↓

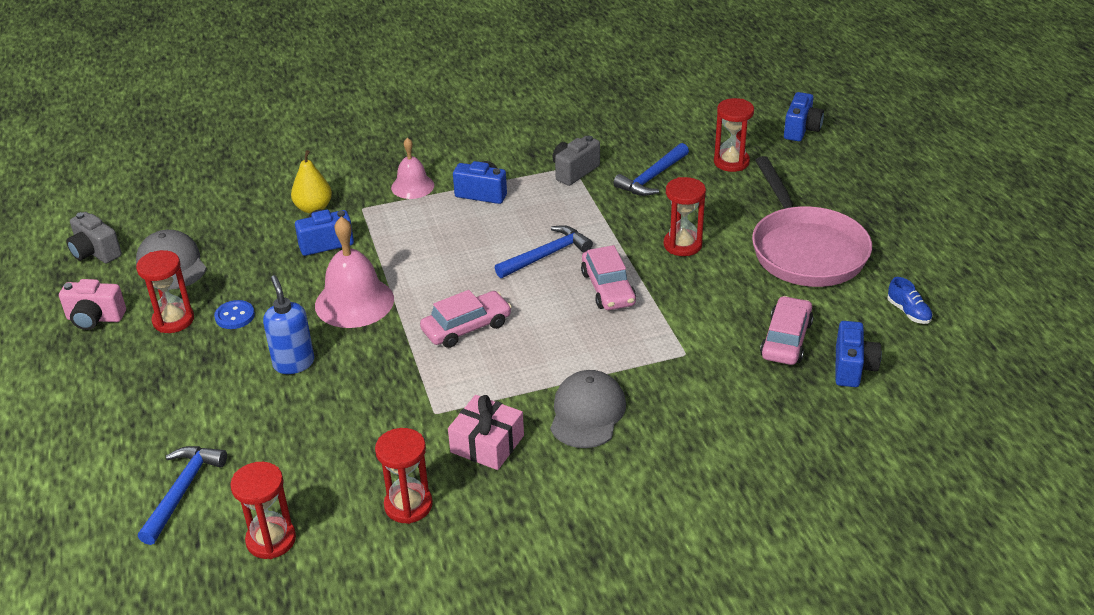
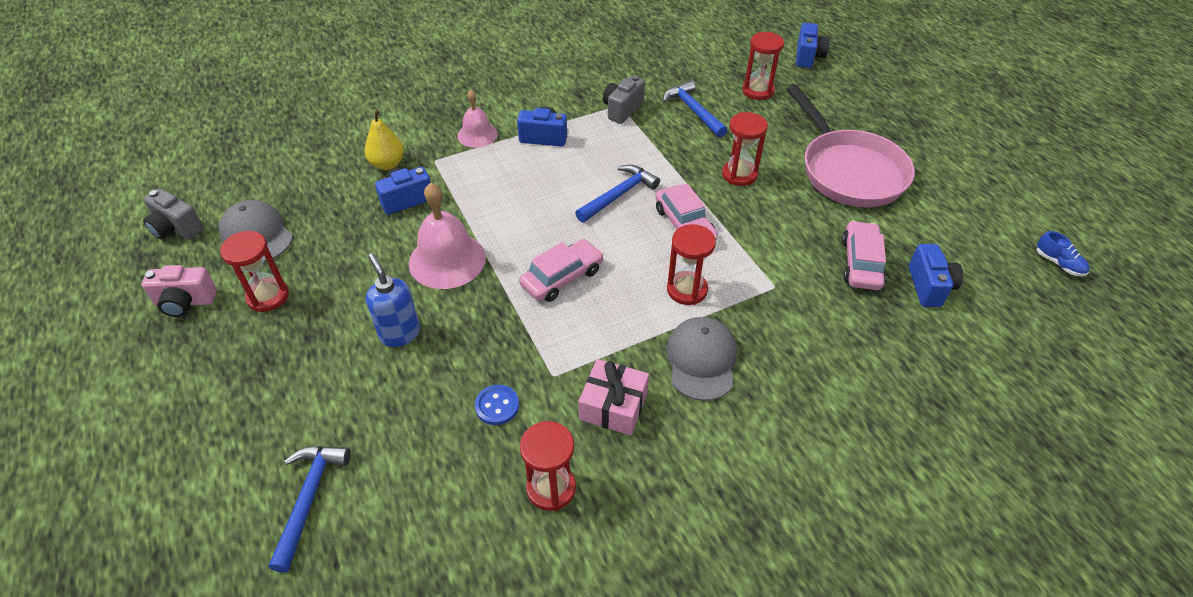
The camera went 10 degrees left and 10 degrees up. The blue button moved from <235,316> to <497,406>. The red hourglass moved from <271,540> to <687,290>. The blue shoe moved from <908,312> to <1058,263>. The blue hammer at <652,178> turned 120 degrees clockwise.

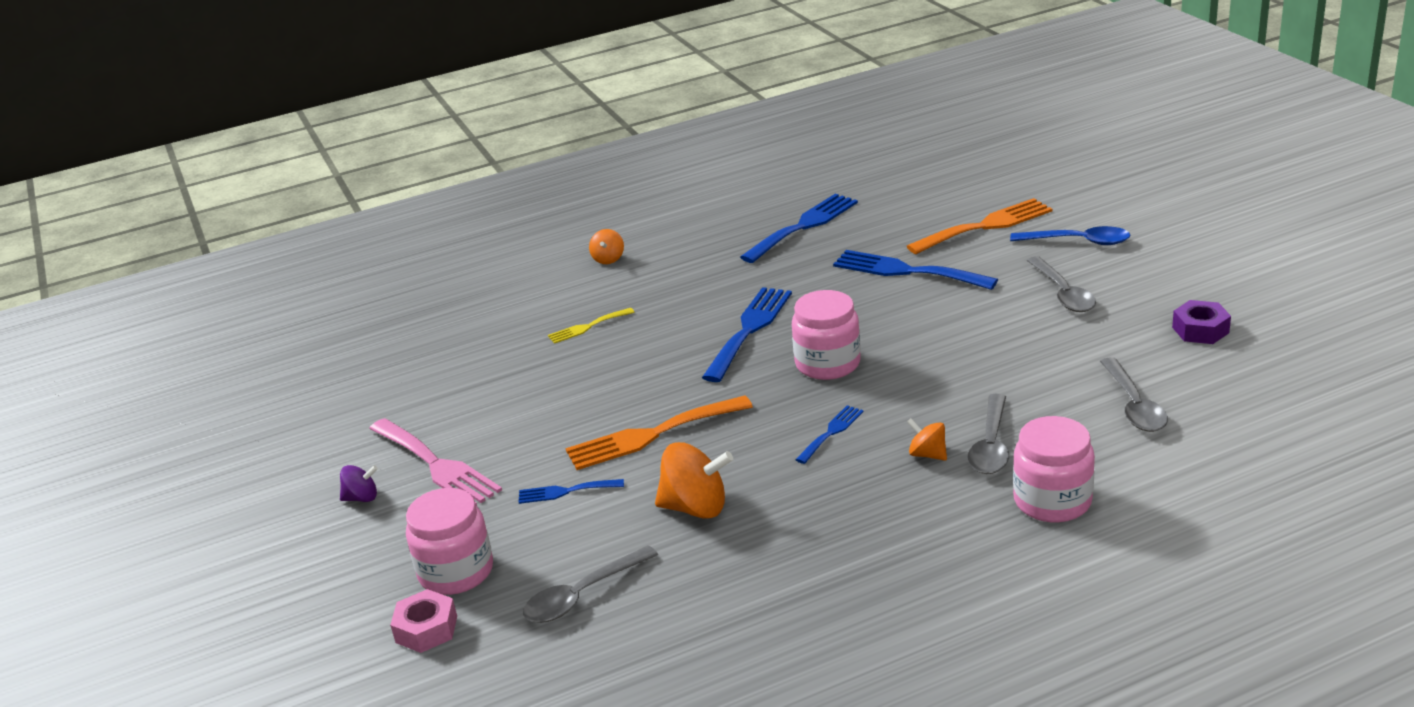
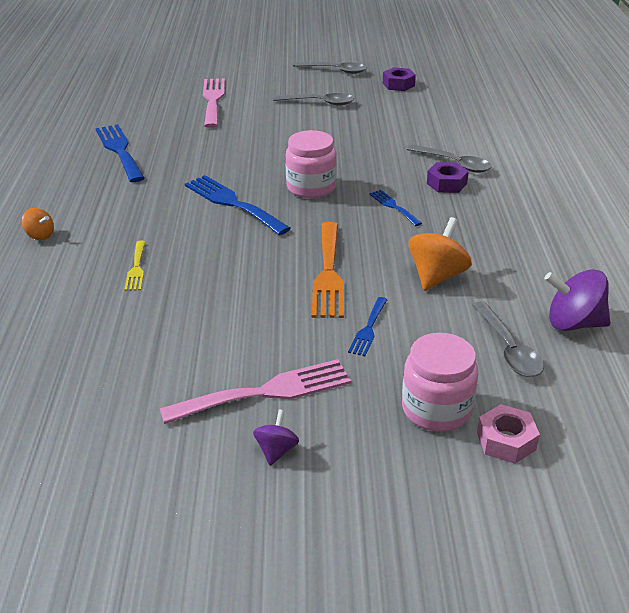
The camera went 70 degrees left and 5 degrees up. The blue fork at <906,271> disappeared. The blue spoon at <1078,242> disappeared. The pink jar at <1052,501> disappeared. The purple spinning top at <573,323> appeared. The grey spoon moved from <1134,405> to <334,70>. The orange spinning top at <927,454> was replaced by the purple nut at <446,183>. The orange fork at <985,226> became the pink fork at <213,100>.

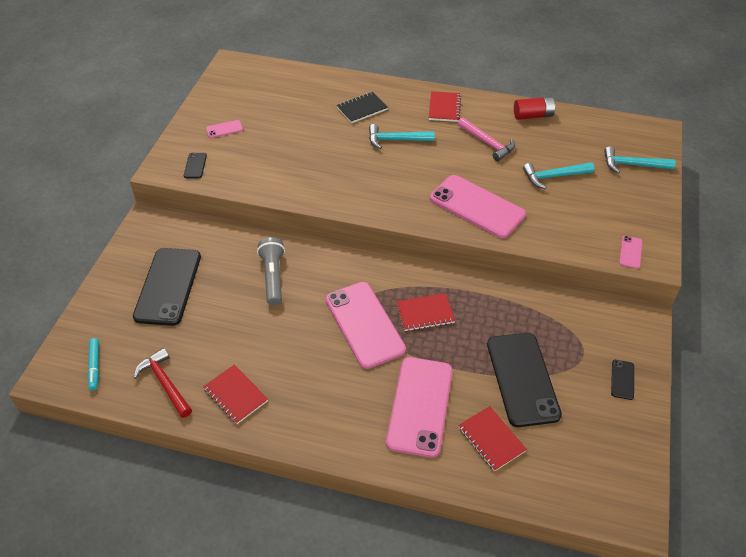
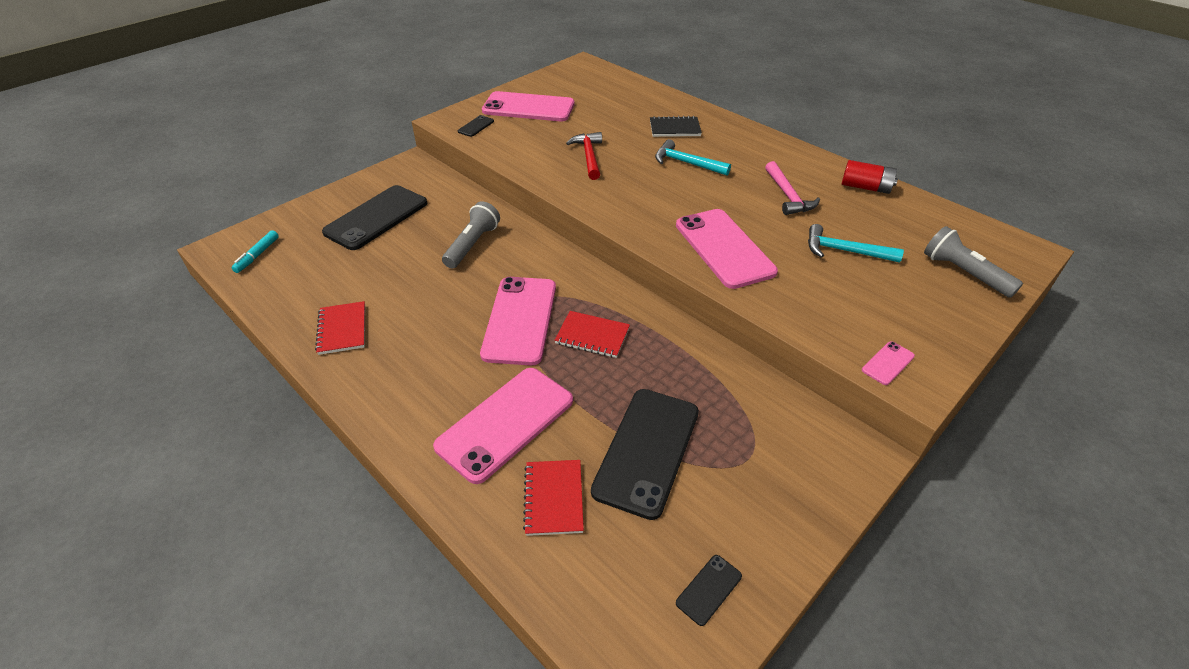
The camera went 30 degrees right and 5 degrees down. The red notebook at <444,108> disappeared. The red hammer moved from <165,383> to <589,156>. The black phone moved from <622,379> to <709,589>. The turquoise hammer at <632,165> was replaced by the grey flashlight at <964,273>. The pink phone at <224,129> changed to 2.37 times the size.

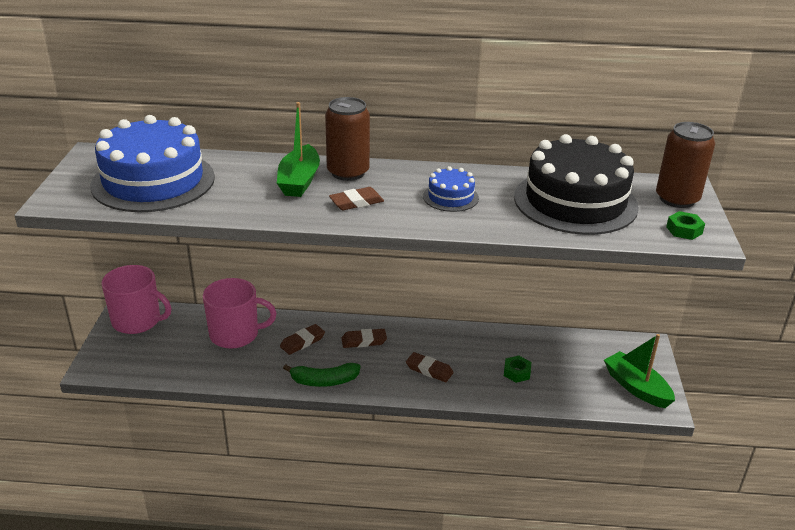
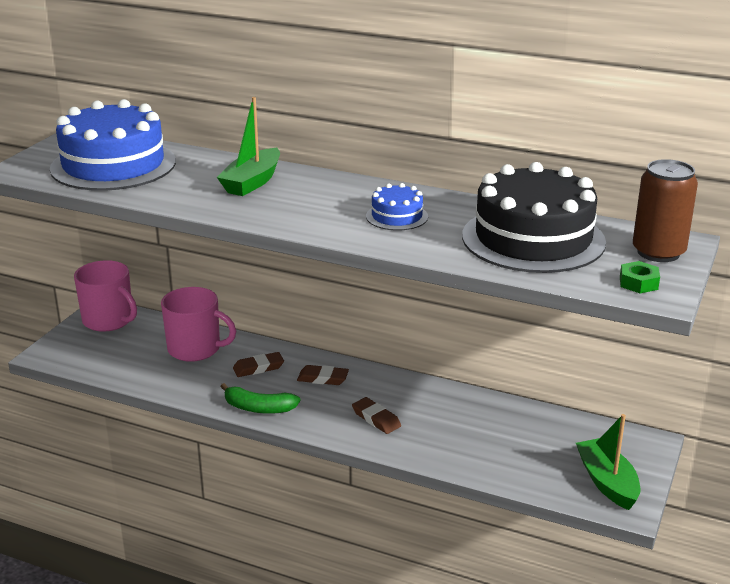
The camera went 20 degrees right and 5 degrees down. The brown can at <348,172> disappeared. The brown eraser at <356,202> disappeared. The green nut at <517,372> disappeared.

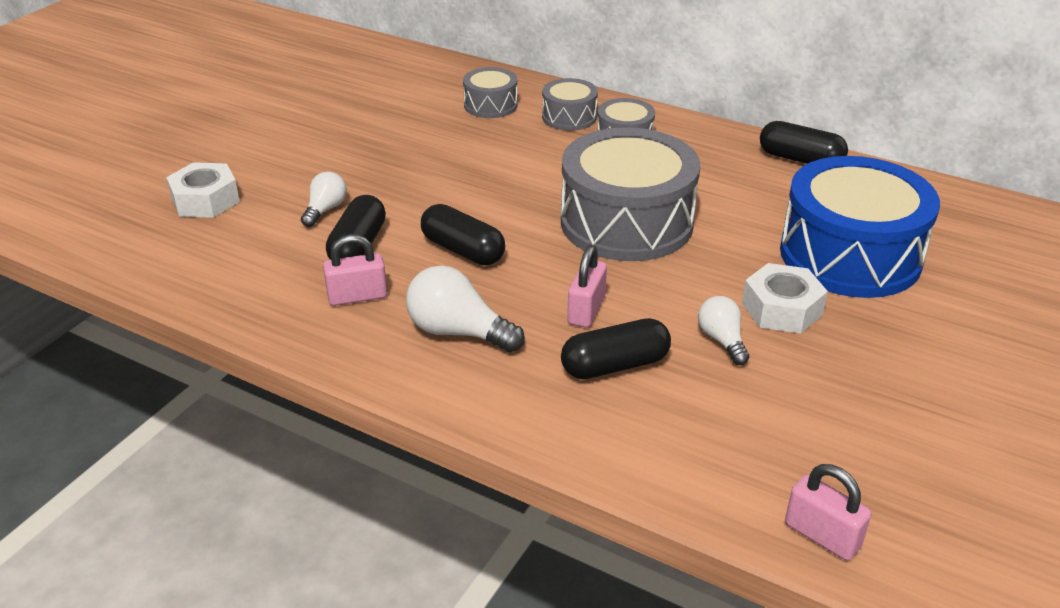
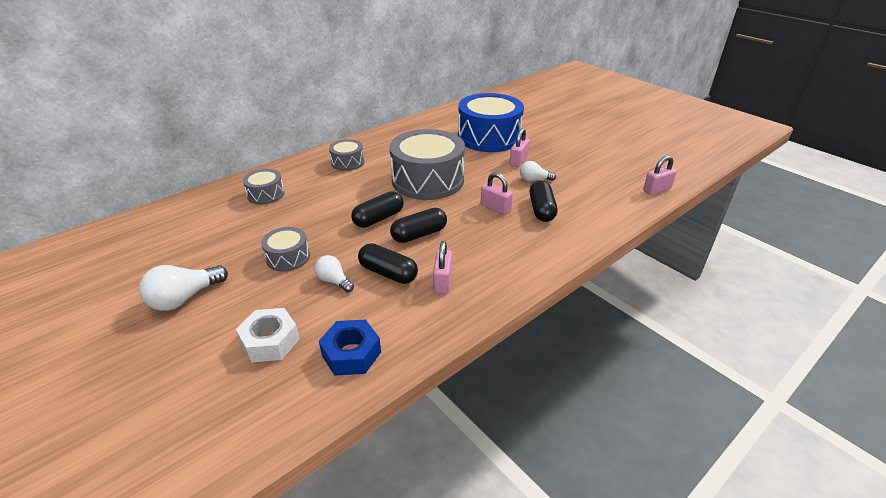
The camera went 70 degrees left and 0 degrees up. The blue nut at <351,354> appeared. The white light bulb moved from <458,332> to <184,298>. The grey drum moved from <569,117> to <288,257>. The black capsule moved from <800,159> to <378,218>. The white nut at <782,309> was replaced by the pink padlock at <518,161>.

↑

A word-for-word copy of every entry, with the pictures left out, is the required answer.

● Solution to the problem
The camera went 10 degrees left and 10 degrees up. The blue button moved from <235,316> to <497,406>. The red hourglass moved from <271,540> to <687,290>. The blue shoe moved from <908,312> to <1058,263>. The blue hammer at <652,178> turned 120 degrees clockwise.

The camera went 70 degrees left and 5 degrees up. The blue fork at <906,271> disappeared. The blue spoon at <1078,242> disappeared. The pink jar at <1052,501> disappeared. The purple spinning top at <573,323> appeared. The grey spoon moved from <1134,405> to <334,70>. The orange spinning top at <927,454> was replaced by the purple nut at <446,183>. The orange fork at <985,226> became the pink fork at <213,100>.

The camera went 30 degrees right and 5 degrees down. The red notebook at <444,108> disappeared. The red hammer moved from <165,383> to <589,156>. The black phone moved from <622,379> to <709,589>. The turquoise hammer at <632,165> was replaced by the grey flashlight at <964,273>. The pink phone at <224,129> changed to 2.37 times the size.

The camera went 20 degrees right and 5 degrees down. The brown can at <348,172> disappeared. The brown eraser at <356,202> disappeared. The green nut at <517,372> disappeared.

The camera went 70 degrees left and 0 degrees up. The blue nut at <351,354> appeared. The white light bulb moved from <458,332> to <184,298>. The grey drum moved from <569,117> to <288,257>. The black capsule moved from <800,159> to <378,218>. The white nut at <782,309> was replaced by the pink padlock at <518,161>.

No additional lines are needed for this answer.